[Data extracted from a collection]
-.-.-

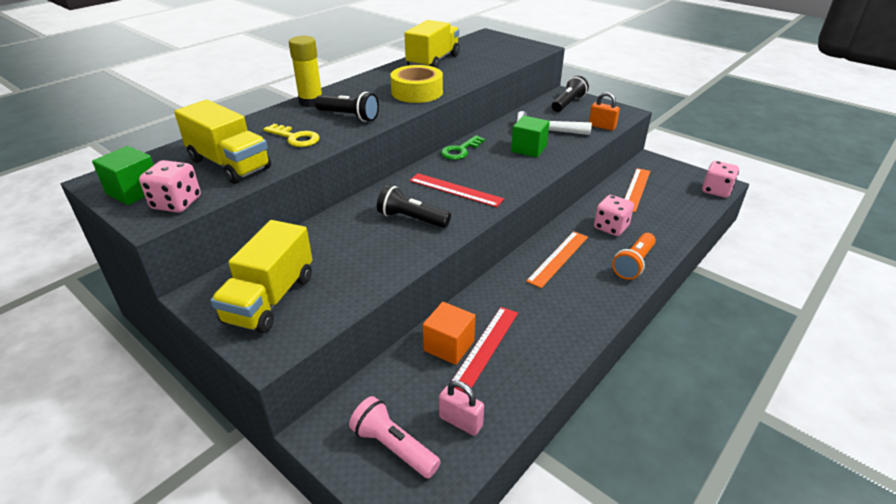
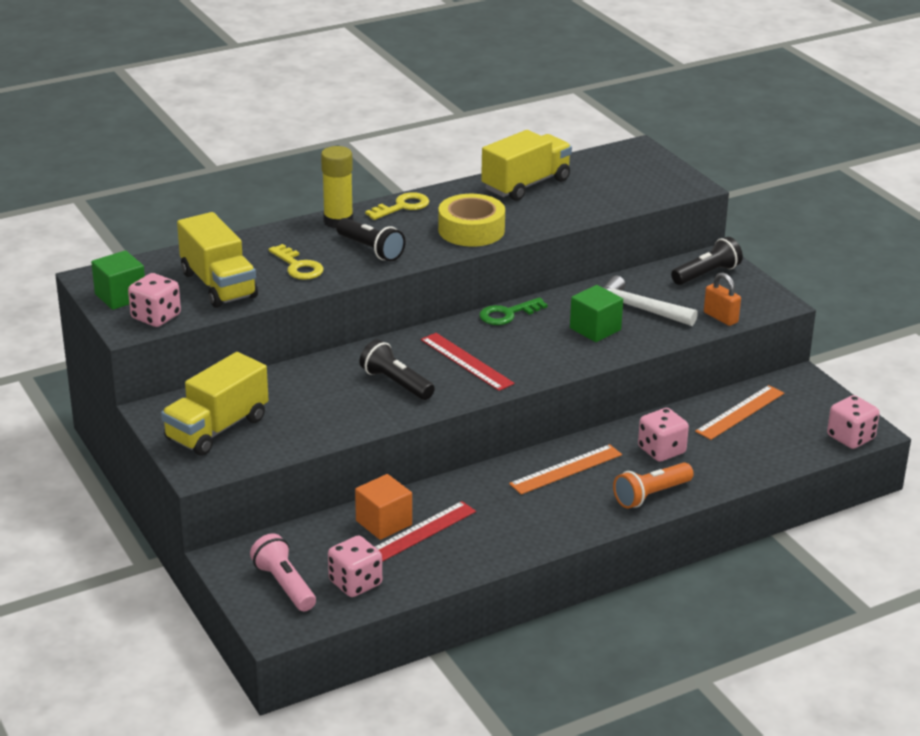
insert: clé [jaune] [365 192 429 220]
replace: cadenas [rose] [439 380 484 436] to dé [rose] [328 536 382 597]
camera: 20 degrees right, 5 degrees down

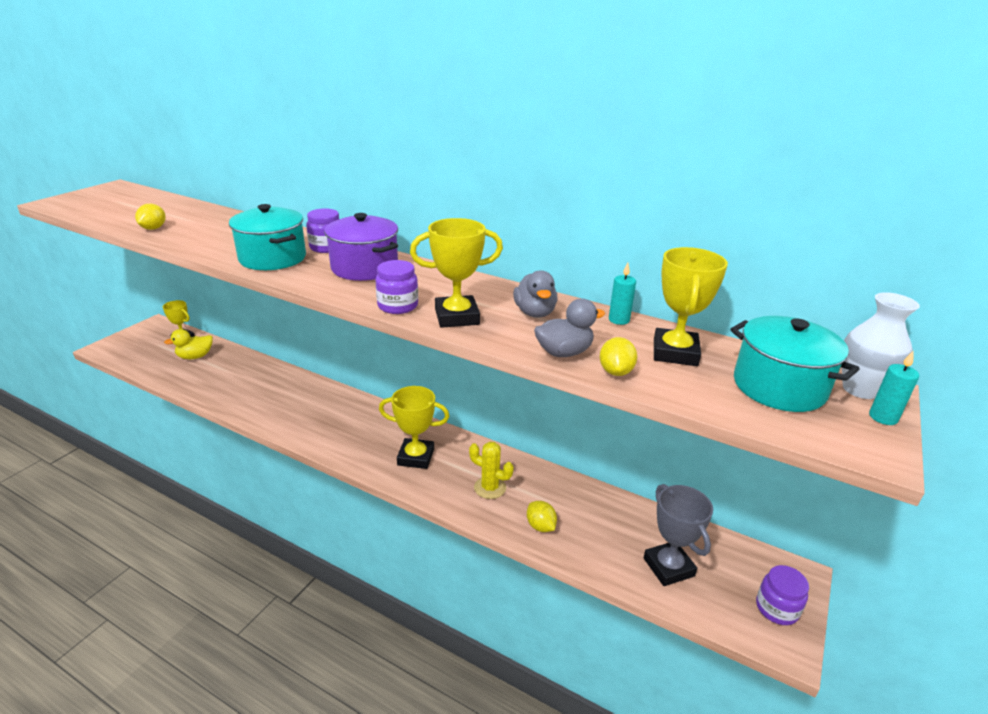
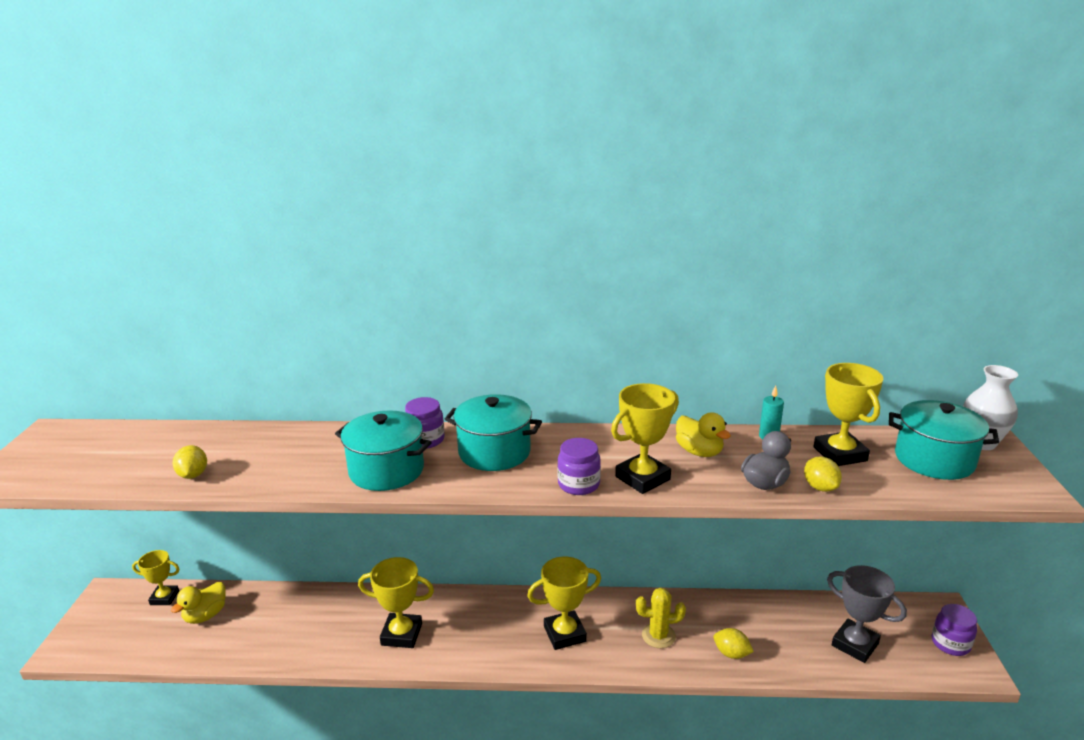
delete: bougie [turquoise] [869 350 920 425]
insert: trophée [jaune] [358 557 434 648]
recolor: marmite [violet] [324 213 398 281] to marmite [turquoise] [445 394 542 471]; canard [gris] [513 270 557 318] to canard [jaune] [676 412 731 457]
camera: 25 degrees left, 5 degrees down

-.-.-

__Instructions to follow__
All the lines above are to be reproduced exactly, except the pictures.

__Solved exercise__
insert: clé [jaune] [365 192 429 220]
replace: cadenas [rose] [439 380 484 436] to dé [rose] [328 536 382 597]
camera: 20 degrees right, 5 degrees down

delete: bougie [turquoise] [869 350 920 425]
insert: trophée [jaune] [358 557 434 648]
recolor: marmite [violet] [324 213 398 281] to marmite [turquoise] [445 394 542 471]; canard [gris] [513 270 557 318] to canard [jaune] [676 412 731 457]
camera: 25 degrees left, 5 degrees down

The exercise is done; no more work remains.